— What is expected —
Write the lines below out exactly, dropping each picture.

— Record set —
+ + +

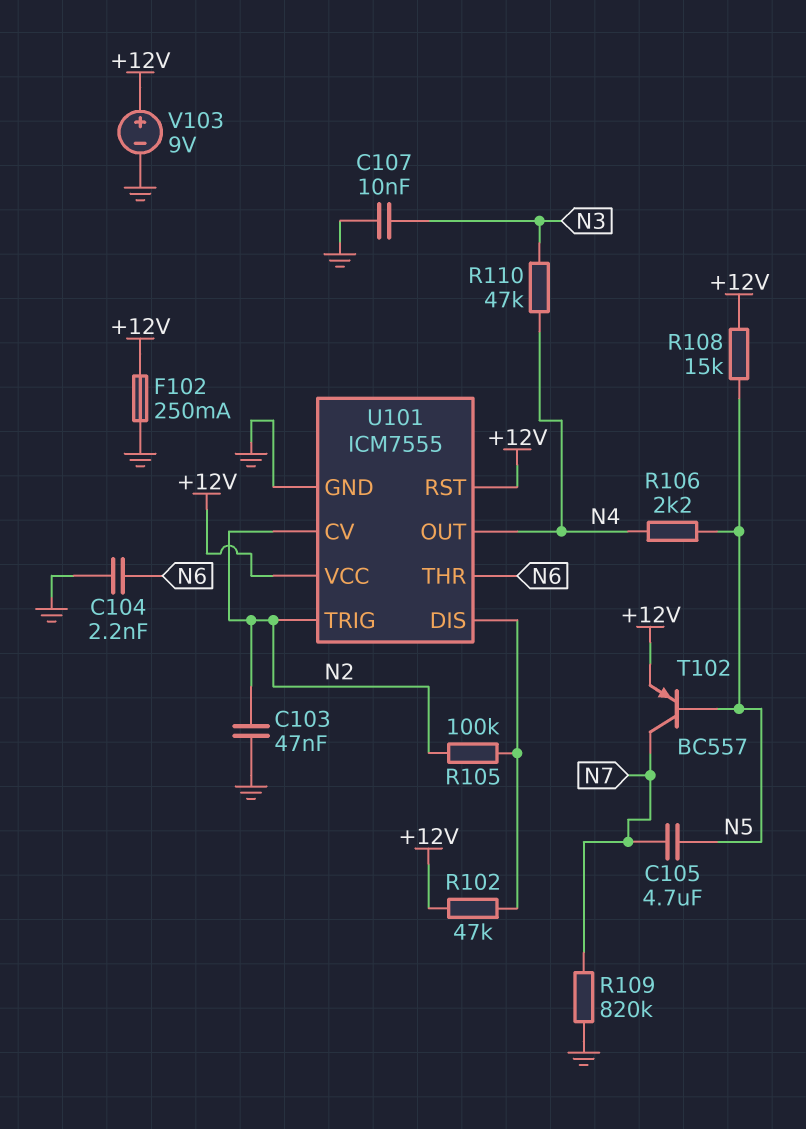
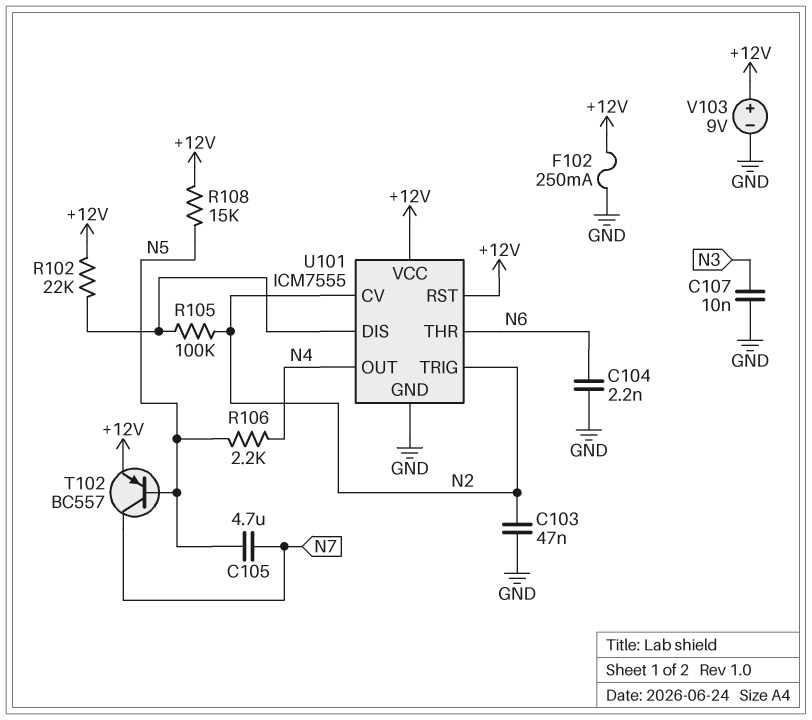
R102: 47k (+12V, U101/DIS) -> 22k (+12V, U101/DIS)
R109: 820k (GND, N7) -> none
R110: 47k (N3, N4) -> none

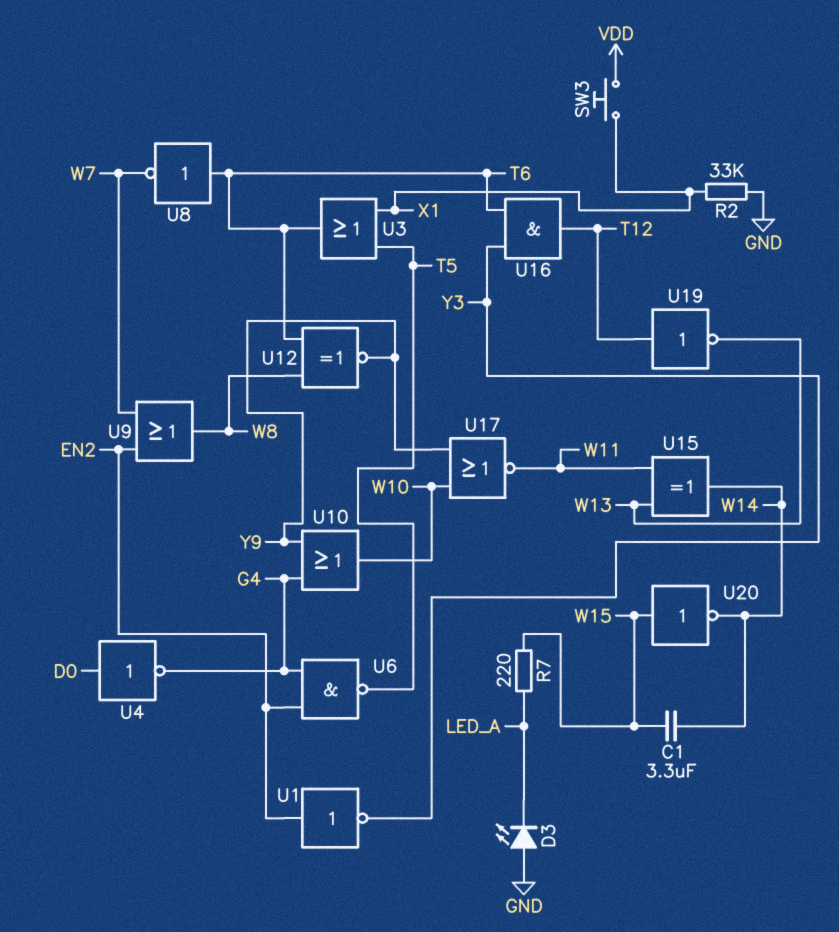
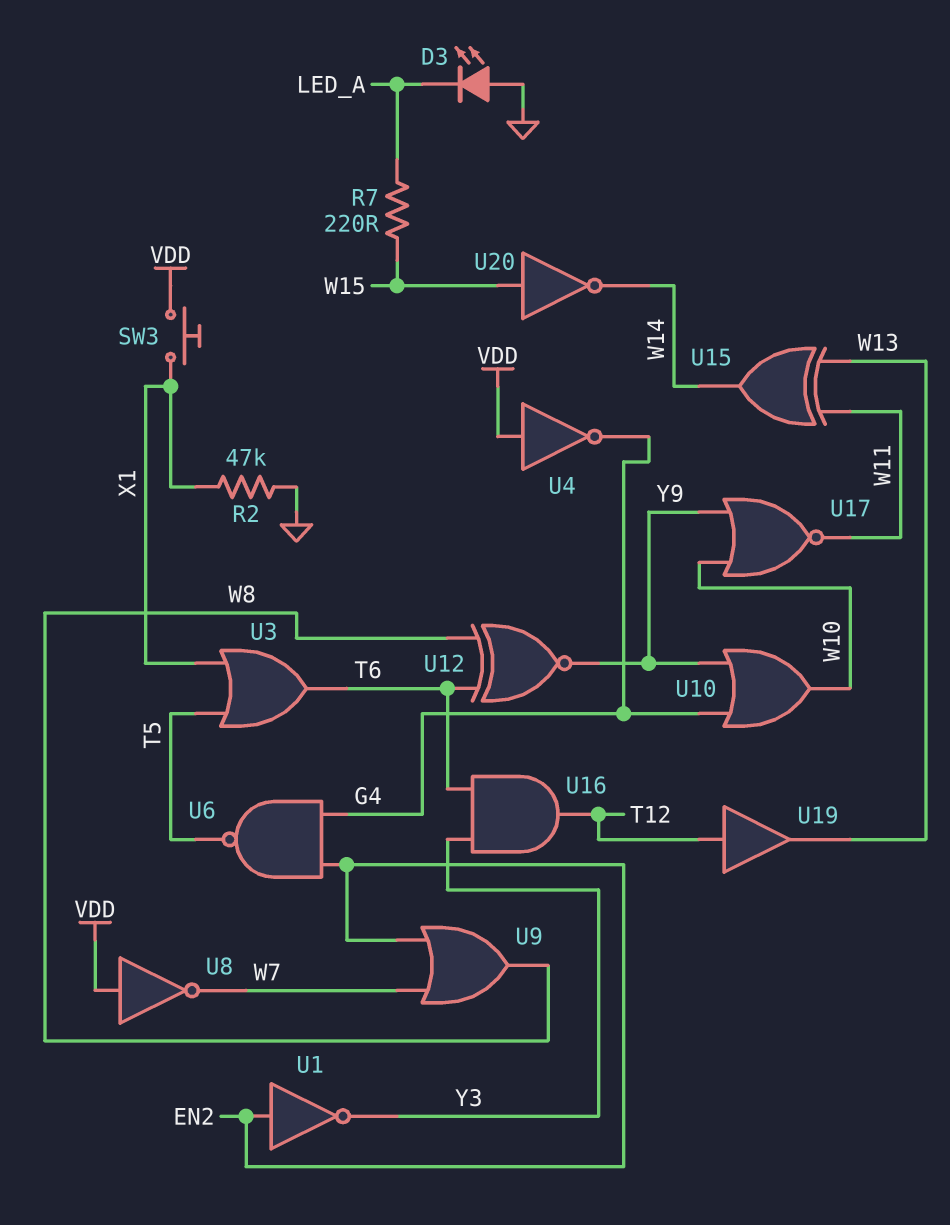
C1: 3.3uF (W14, W15) -> none
R2: 33k (GND, X1) -> 47k (GND, X1)
U4: NOT (in D0, out G4) -> NOT (in VDD, out G4)
U8: NOT (in T6, out W7) -> NOT (in VDD, out W7)
U19: NOT (in T12, out W13) -> buffer (in T12, out W13)

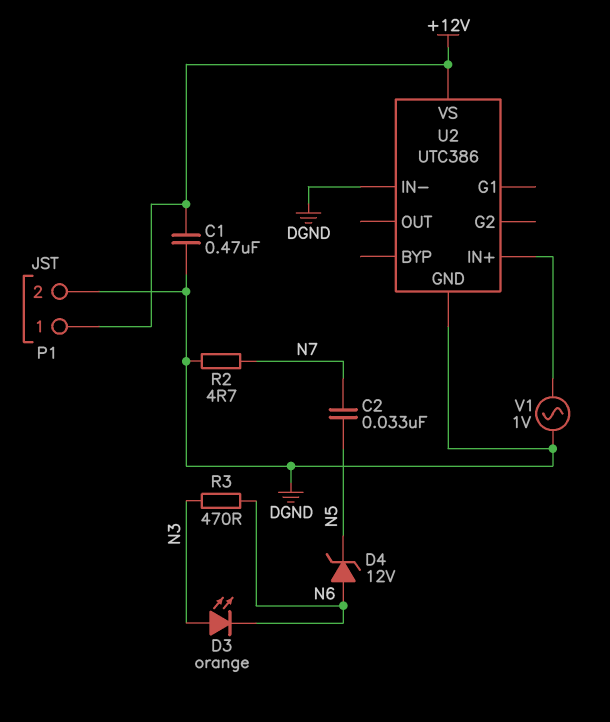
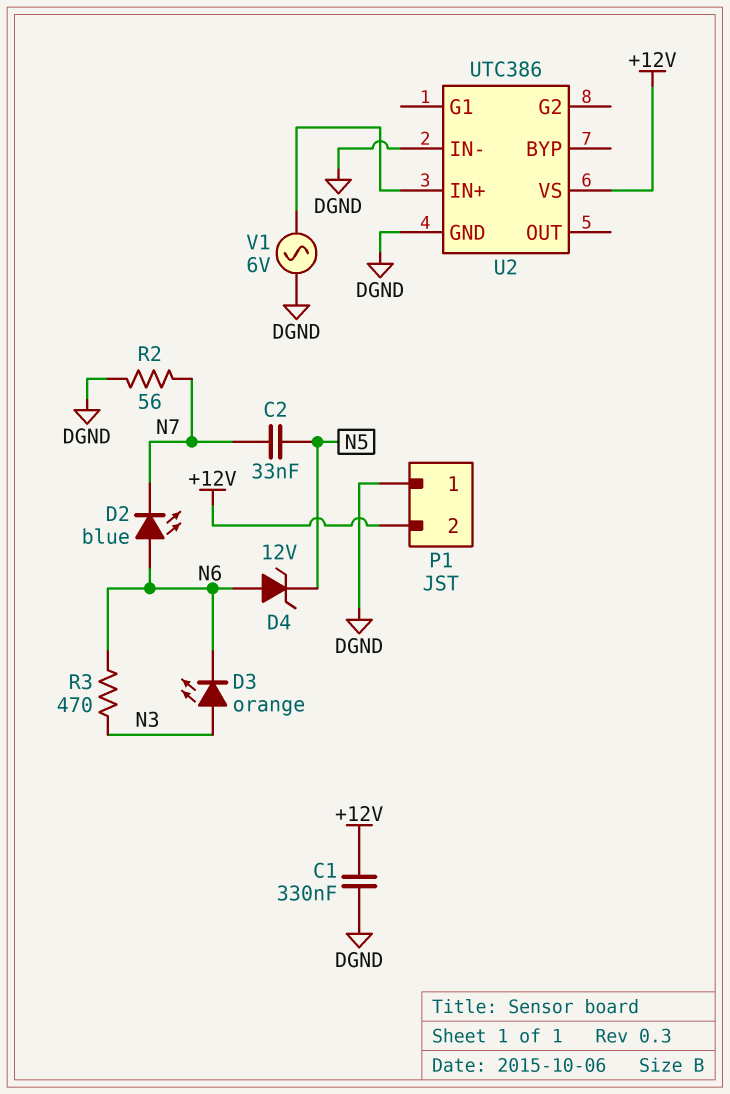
C1: 470nF (+12V, DGND) -> 330nF (+12V, DGND)
D2: none -> LED blue (A N6, K N7)
P1 pin 1: +12V -> DGND
P1 pin 2: DGND -> +12V
R2: 4.7 (DGND, N7) -> 56 (DGND, N7)
V1: AC 1V (DGND, U2/IN+) -> AC 6V (DGND, U2/IN+)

+ + +

— Written reply —
R102: 47k (+12V, U101/DIS) -> 22k (+12V, U101/DIS)
R109: 820k (GND, N7) -> none
R110: 47k (N3, N4) -> none

C1: 3.3uF (W14, W15) -> none
R2: 33k (GND, X1) -> 47k (GND, X1)
U4: NOT (in D0, out G4) -> NOT (in VDD, out G4)
U8: NOT (in T6, out W7) -> NOT (in VDD, out W7)
U19: NOT (in T12, out W13) -> buffer (in T12, out W13)

C1: 470nF (+12V, DGND) -> 330nF (+12V, DGND)
D2: none -> LED blue (A N6, K N7)
P1 pin 1: +12V -> DGND
P1 pin 2: DGND -> +12V
R2: 4.7 (DGND, N7) -> 56 (DGND, N7)
V1: AC 1V (DGND, U2/IN+) -> AC 6V (DGND, U2/IN+)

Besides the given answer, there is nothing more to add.